• Data under study
*** Begin section ***
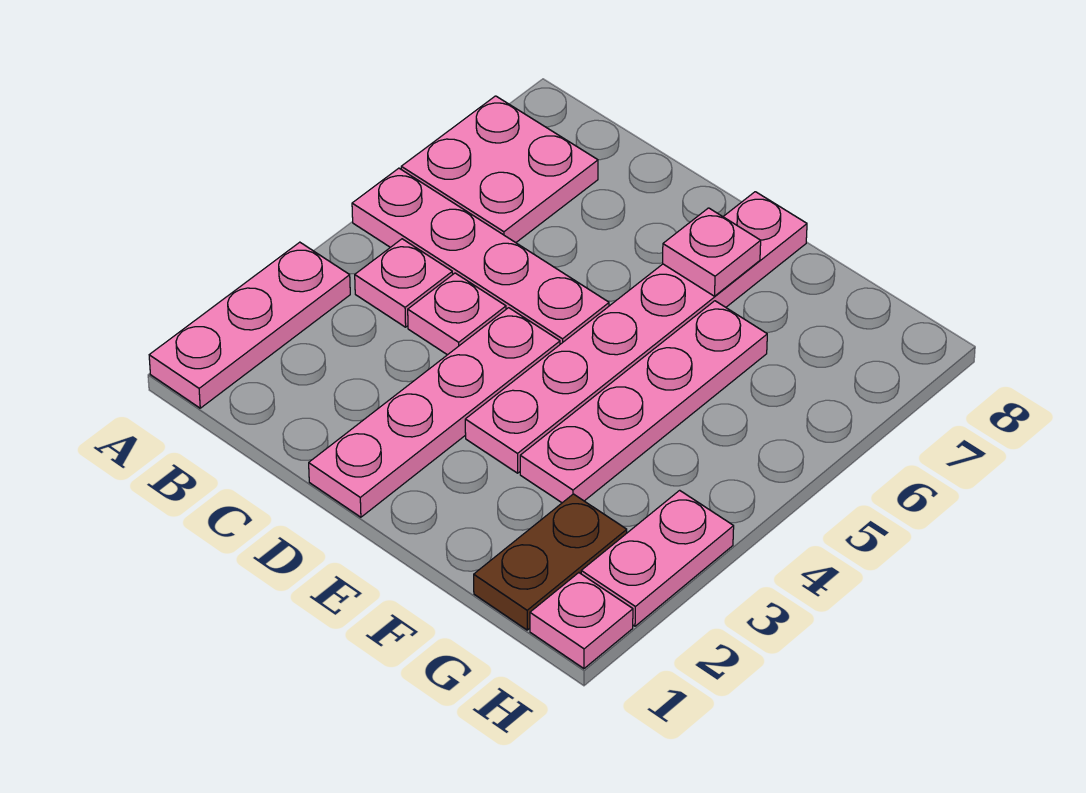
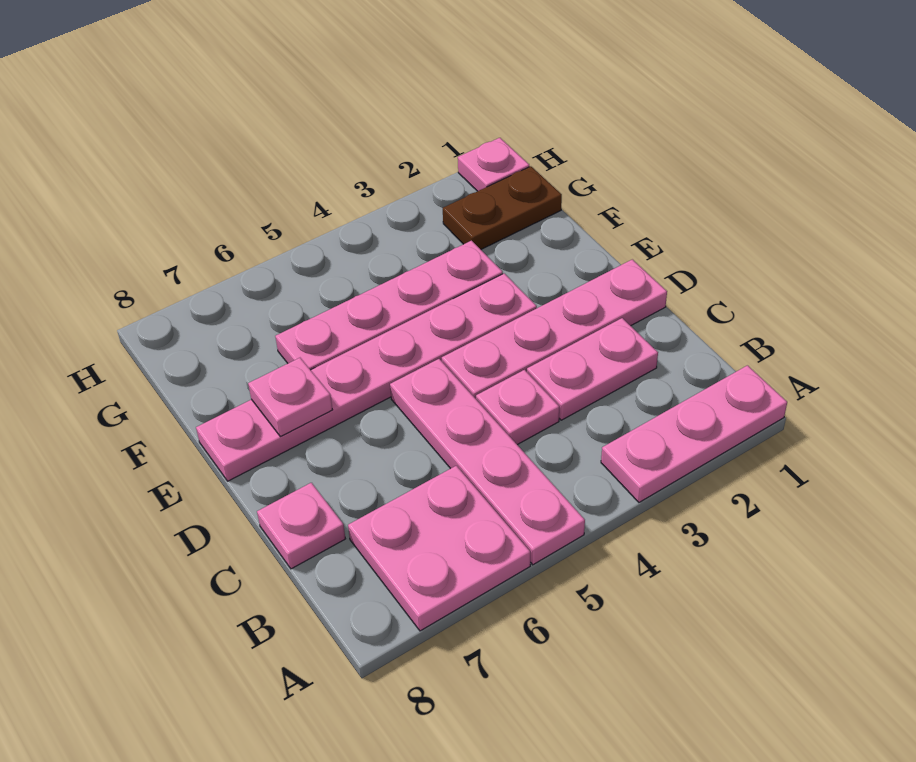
pink 1x1 plate [355,239,453,327] -> pink 1x1 plate moved to [257,483,345,569]
pink 1x2 plate [581,490,734,626] -> pink 1x2 plate moved to [527,318,658,420]

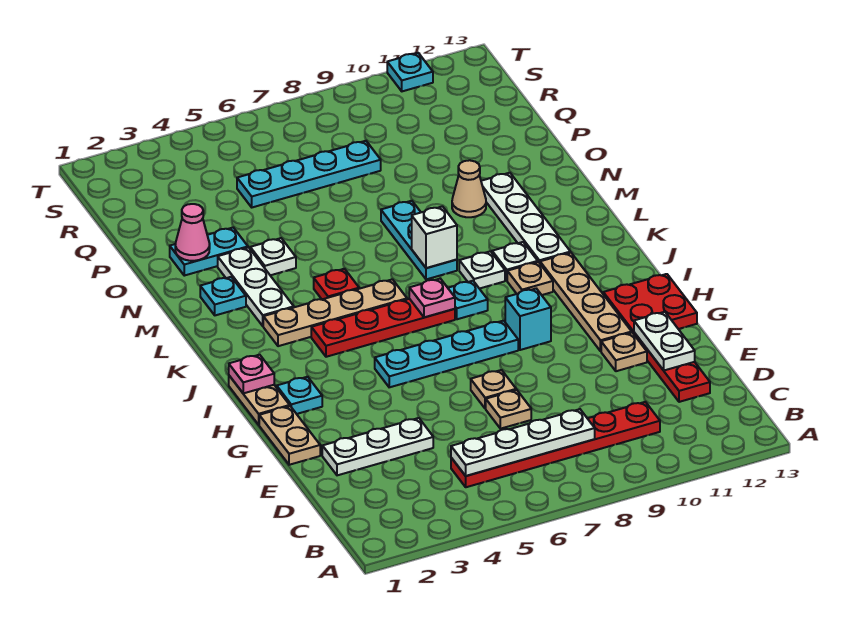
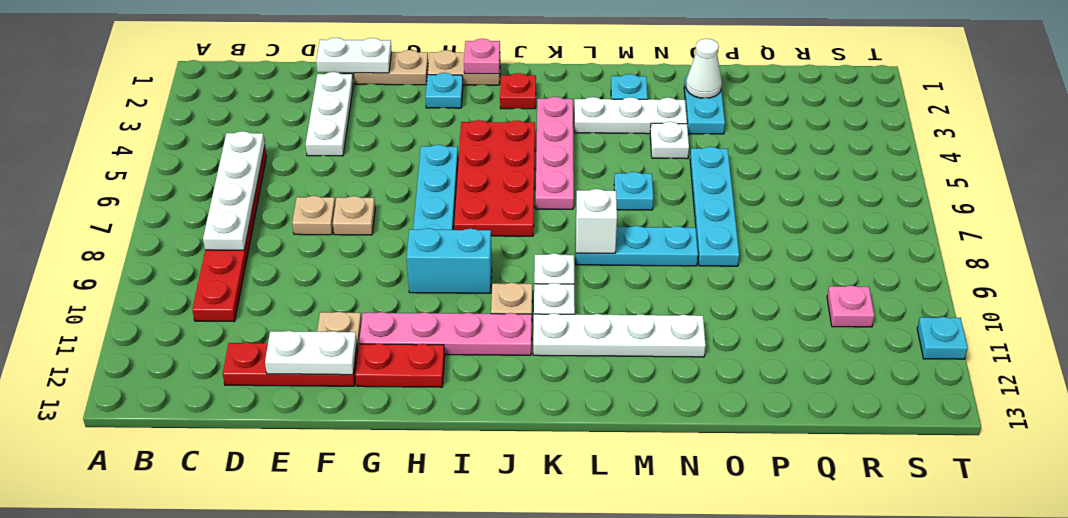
none -> white 1x2 plate [316,38,392,73]
tan 1x4 plate [540,253,632,351] -> pink 1x4 plate [359,312,532,355]
red 2x2 plate [603,274,697,334] -> red 1x2 plate [355,344,445,387]
cyan 1x1 brick [505,289,551,350] -> cyan 1x2 brick [407,228,492,293]
red 1x4 plate [311,299,455,357] -> red 2x4 plate [454,120,535,236]
pink 1x1 plate [409,279,455,317] -> pink 1x1 plate moved to [827,285,874,327]
cyan 1x1 plate [448,281,488,319] -> cyan 1x1 plate moved to [614,172,653,210]
tan 1x4 plate [263,279,407,346] -> pink 1x4 plate [536,97,574,209]
red 1x1 plate [314,269,359,299] -> red 1x1 plate moved to [500,73,536,109]
tan 1x1 cone [452,160,486,217] -> none
pink 1x1 cone [175,204,210,261] -> white 1x1 cone [686,39,722,98]
cyan 1x4 plate [237,141,381,207] -> cyan 1x4 plate moved to [690,147,739,266]

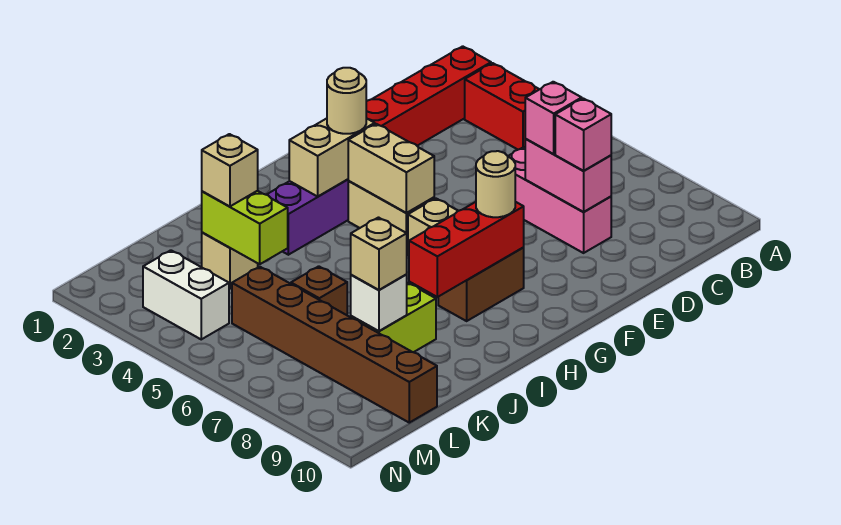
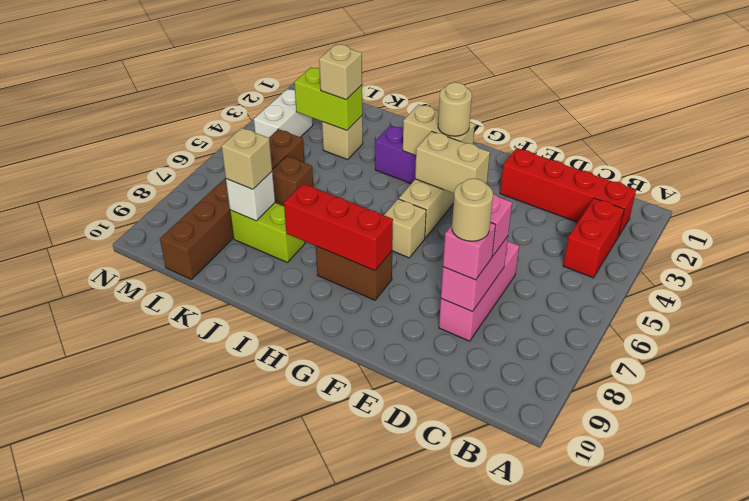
tan 1x2 brick [348,124,434,213] -> tan 1x2 brick turned to [415,131,490,193]
tan 1x1 round brick [476,151,515,217] -> tan 1x1 round brick moved to [452,178,493,241]
lime 1x2 brick [202,191,288,264] -> lime 1x2 brick turned to [294,67,362,130]

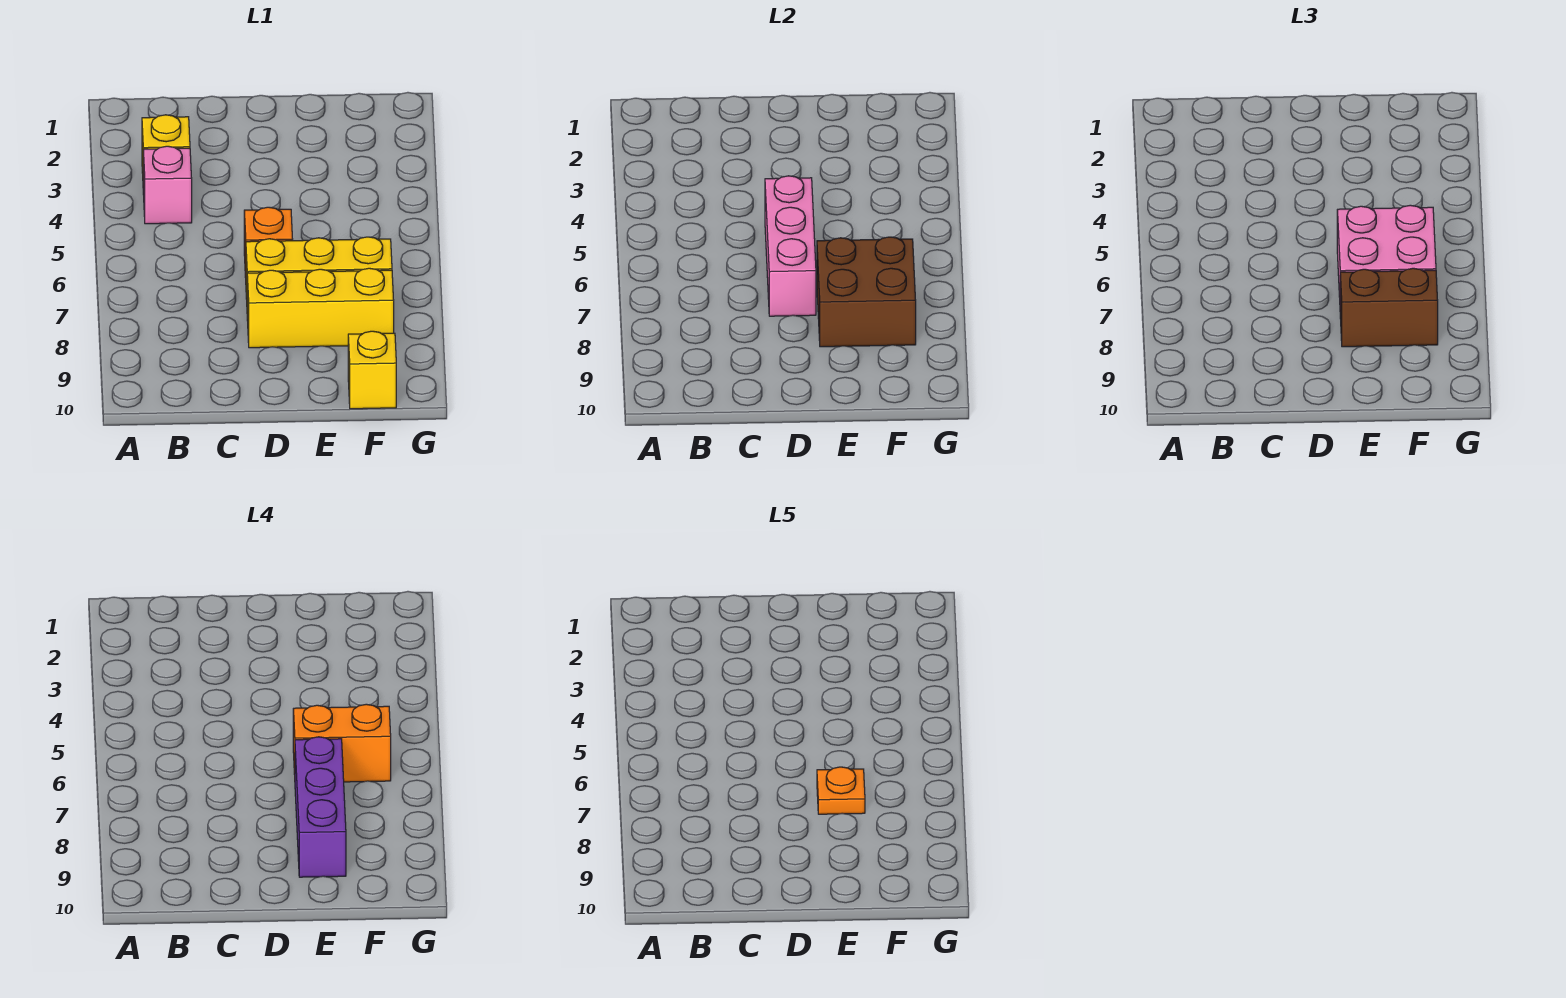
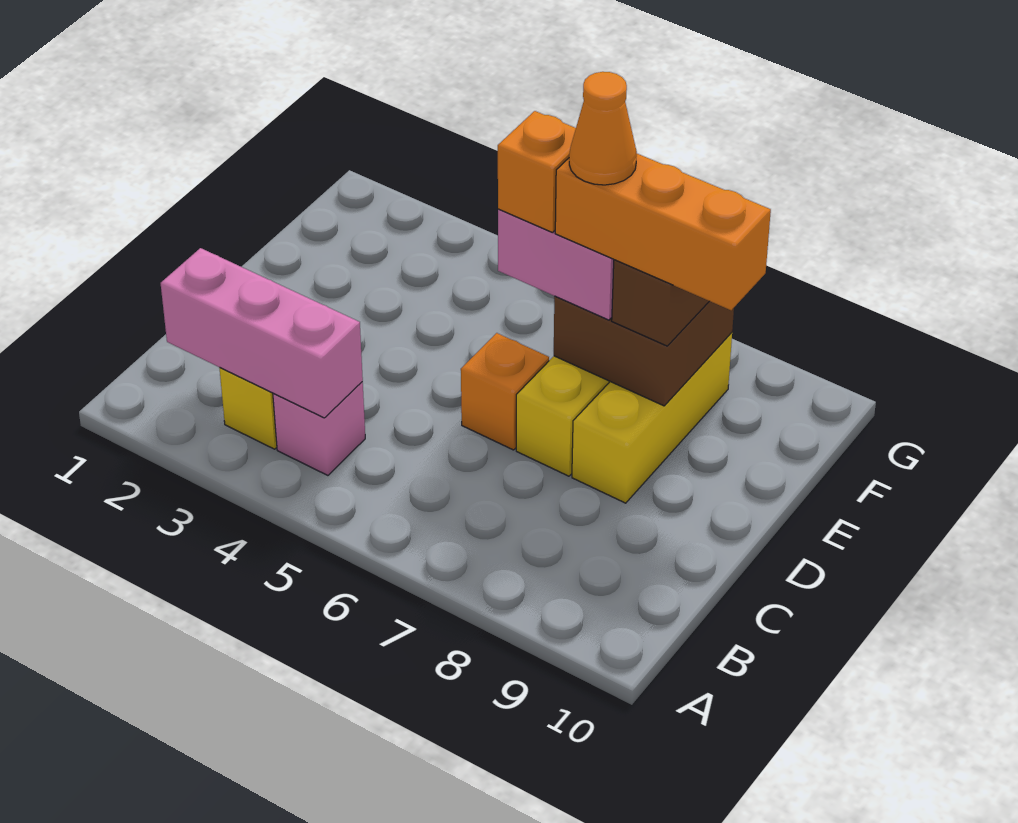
pink 1x3 brick [765,176,816,316] -> pink 1x3 brick moved to [161,248,363,418]
orange 1x2 brick [293,704,391,782] -> orange 1x1 brick [498,111,576,233]
purple 1x3 brick [295,737,346,877] -> orange 1x3 brick [555,154,771,310]
orange 1x1 plate [817,767,865,814] -> orange 1x1 cone [569,72,637,185]
yellow 1x1 brick [348,331,396,409] -> none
*** End section ***
• Description of the task
Leaving out the pictures, please transcribe exactly the lines from the one that holds "tan 1x2 brick [348,124,434,213]" through the last line of the entries above, both included.

• Answer section
tan 1x2 brick [348,124,434,213] -> tan 1x2 brick turned to [415,131,490,193]
tan 1x1 round brick [476,151,515,217] -> tan 1x1 round brick moved to [452,178,493,241]
lime 1x2 brick [202,191,288,264] -> lime 1x2 brick turned to [294,67,362,130]

pink 1x3 brick [765,176,816,316] -> pink 1x3 brick moved to [161,248,363,418]
orange 1x2 brick [293,704,391,782] -> orange 1x1 brick [498,111,576,233]
purple 1x3 brick [295,737,346,877] -> orange 1x3 brick [555,154,771,310]
orange 1x1 plate [817,767,865,814] -> orange 1x1 cone [569,72,637,185]
yellow 1x1 brick [348,331,396,409] -> none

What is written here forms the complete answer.